• _Extracted information_
────────────────────────────────────────

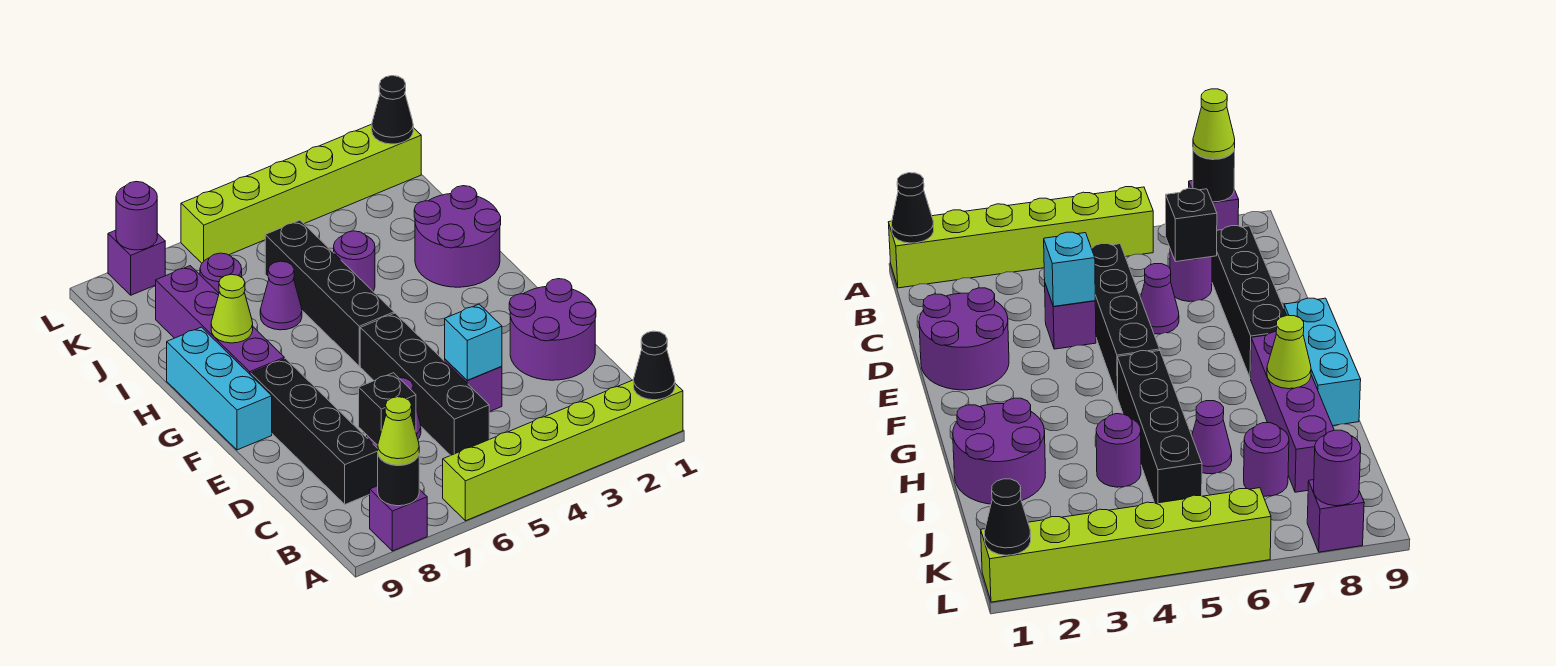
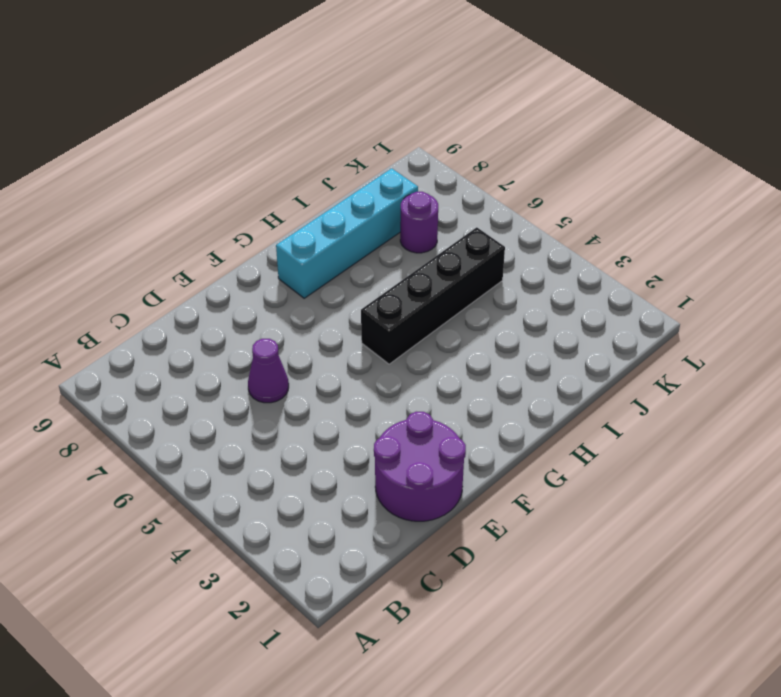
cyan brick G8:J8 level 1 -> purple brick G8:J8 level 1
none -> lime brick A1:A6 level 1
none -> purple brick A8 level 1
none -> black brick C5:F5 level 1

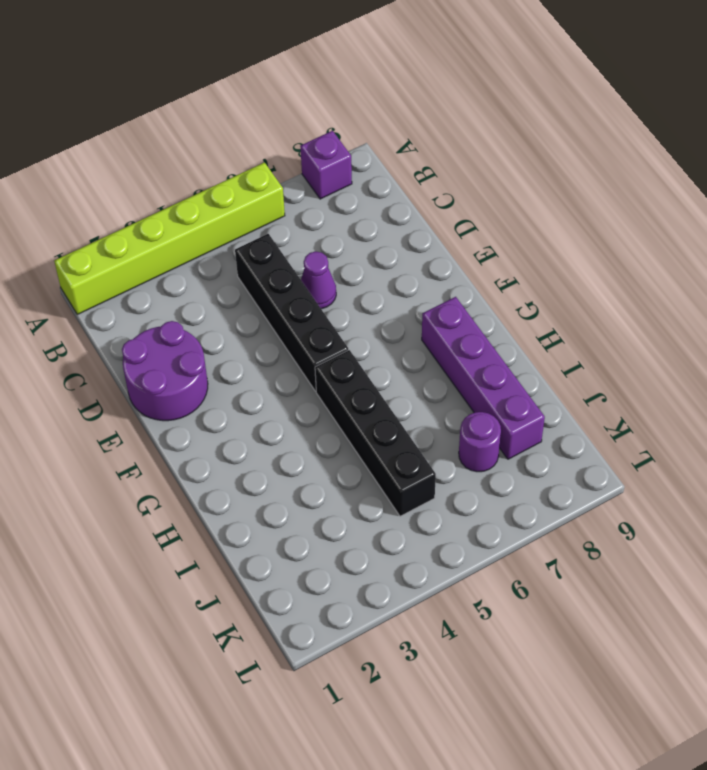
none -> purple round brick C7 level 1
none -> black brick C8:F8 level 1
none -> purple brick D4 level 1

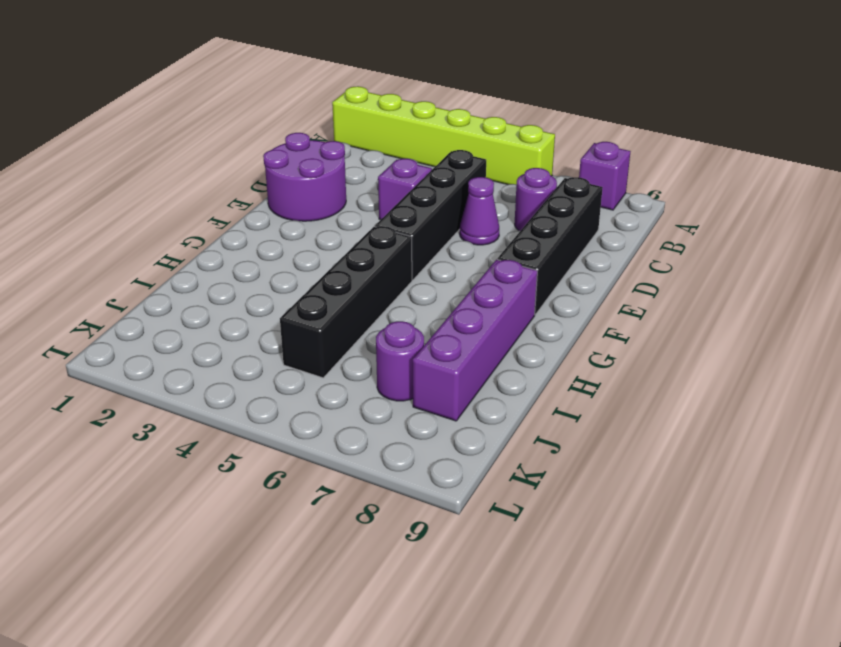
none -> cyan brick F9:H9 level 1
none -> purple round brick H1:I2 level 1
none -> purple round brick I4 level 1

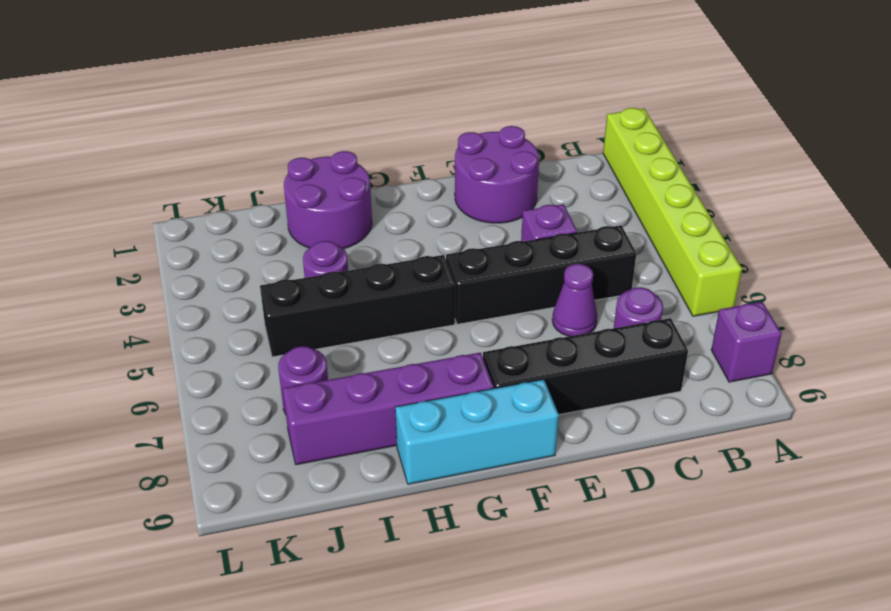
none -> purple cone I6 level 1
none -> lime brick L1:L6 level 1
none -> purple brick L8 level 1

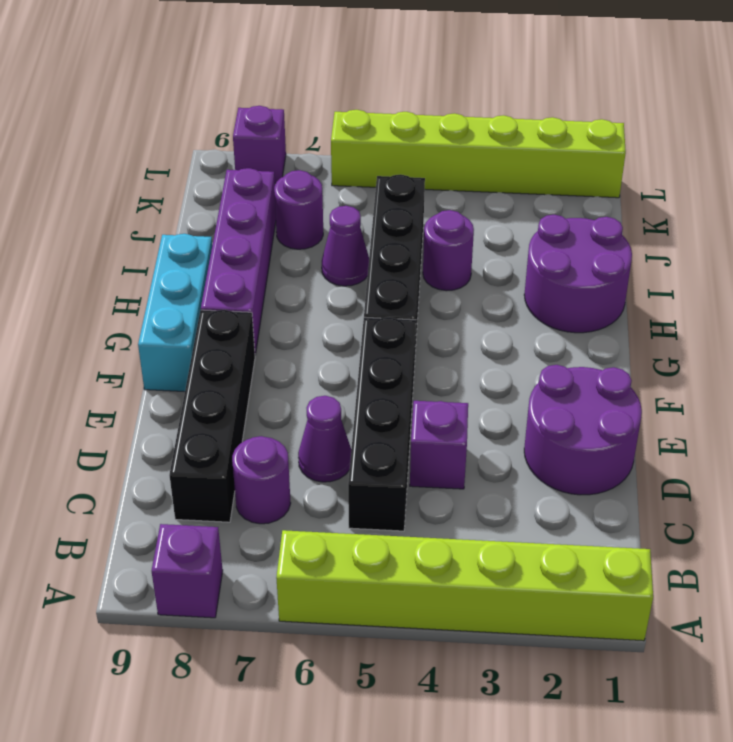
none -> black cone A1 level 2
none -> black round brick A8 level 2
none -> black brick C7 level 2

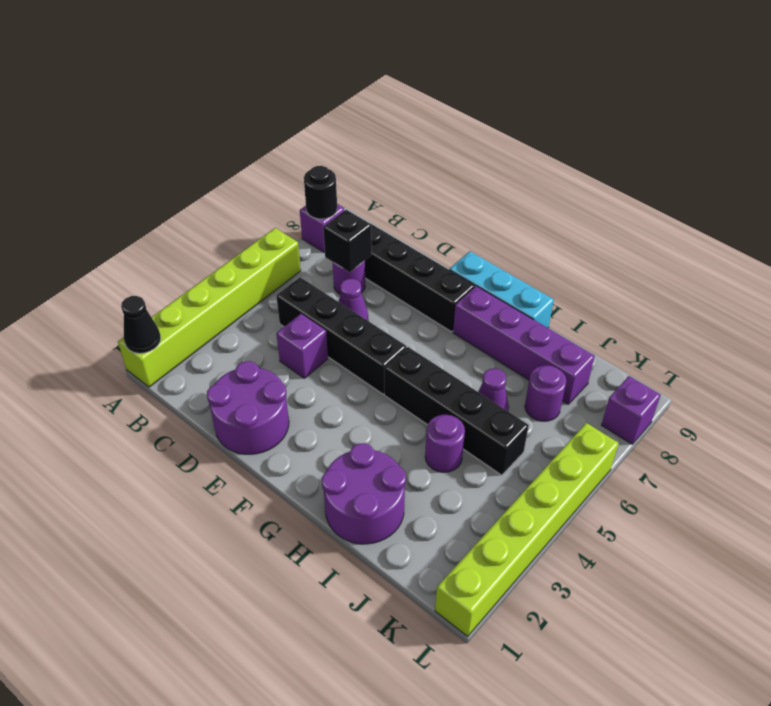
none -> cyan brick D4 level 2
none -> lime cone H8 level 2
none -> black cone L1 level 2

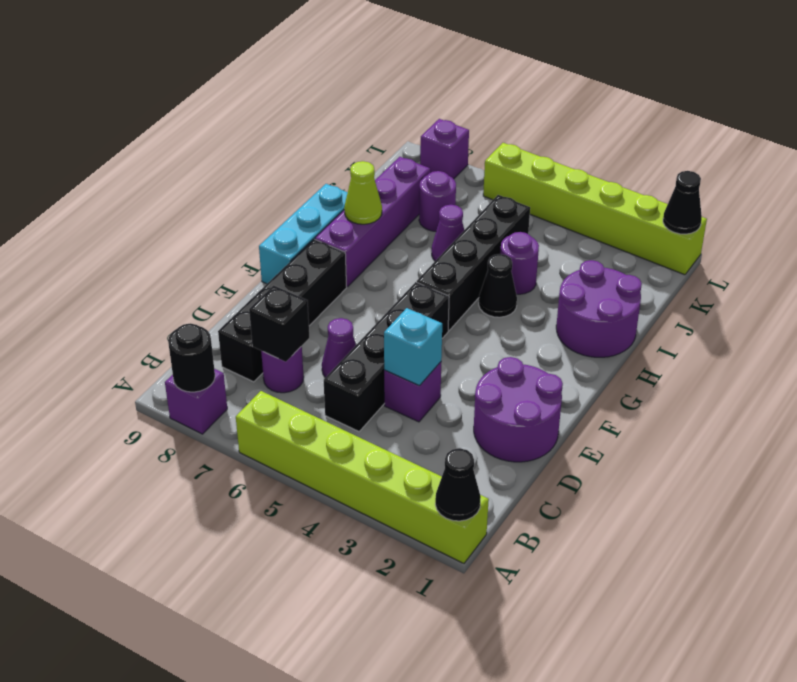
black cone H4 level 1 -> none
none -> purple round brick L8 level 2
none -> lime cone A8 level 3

────────────────────────────────────────

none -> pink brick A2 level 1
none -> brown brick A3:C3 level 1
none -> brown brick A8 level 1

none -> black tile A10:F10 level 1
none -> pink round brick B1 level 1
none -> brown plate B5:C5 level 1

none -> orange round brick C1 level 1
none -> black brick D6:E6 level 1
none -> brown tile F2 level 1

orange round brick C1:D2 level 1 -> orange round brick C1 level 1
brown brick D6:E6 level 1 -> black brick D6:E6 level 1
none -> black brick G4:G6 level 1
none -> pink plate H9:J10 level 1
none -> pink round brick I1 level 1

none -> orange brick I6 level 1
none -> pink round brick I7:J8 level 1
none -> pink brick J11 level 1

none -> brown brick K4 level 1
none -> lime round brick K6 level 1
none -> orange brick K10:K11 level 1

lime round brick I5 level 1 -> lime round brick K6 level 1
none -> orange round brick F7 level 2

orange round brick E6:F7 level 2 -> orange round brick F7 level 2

────────────────────────────────────────

• _Task to carry out_
Only the lines above from the one with "black cone H4 level 1 -> none" up to and including the one with "none -> lime cone A8 level 3" should be repeated, exactly as written.

• _Answer box_
black cone H4 level 1 -> none
none -> purple round brick L8 level 2
none -> lime cone A8 level 3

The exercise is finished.